*** Begin section ***
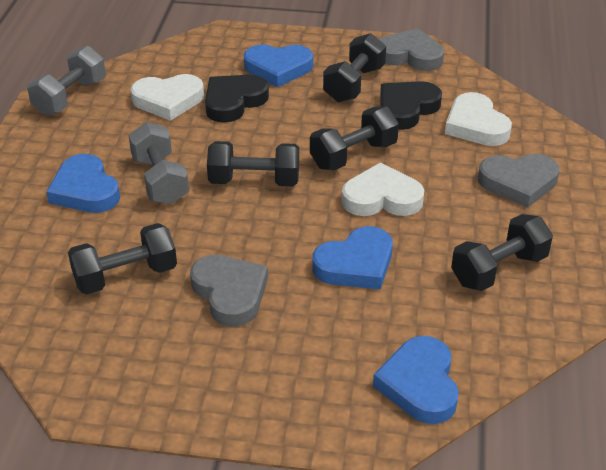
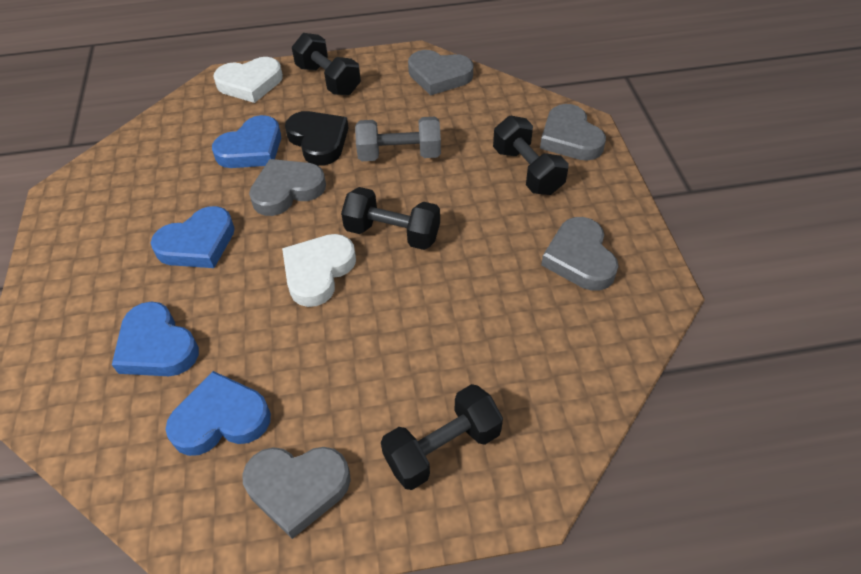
black dumbbell: 5 -> 4
black heart: 2 -> 1
grey dumbbell: 2 -> 1
grey heart: 3 -> 5
white heart: 3 -> 2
*** End section ***
■ AIM OF THE TASK: Among the lines of the listing above, which ones hold "heart"? Copy them.

■ OUTPUT BELOW:
black heart: 2 -> 1
grey heart: 3 -> 5
white heart: 3 -> 2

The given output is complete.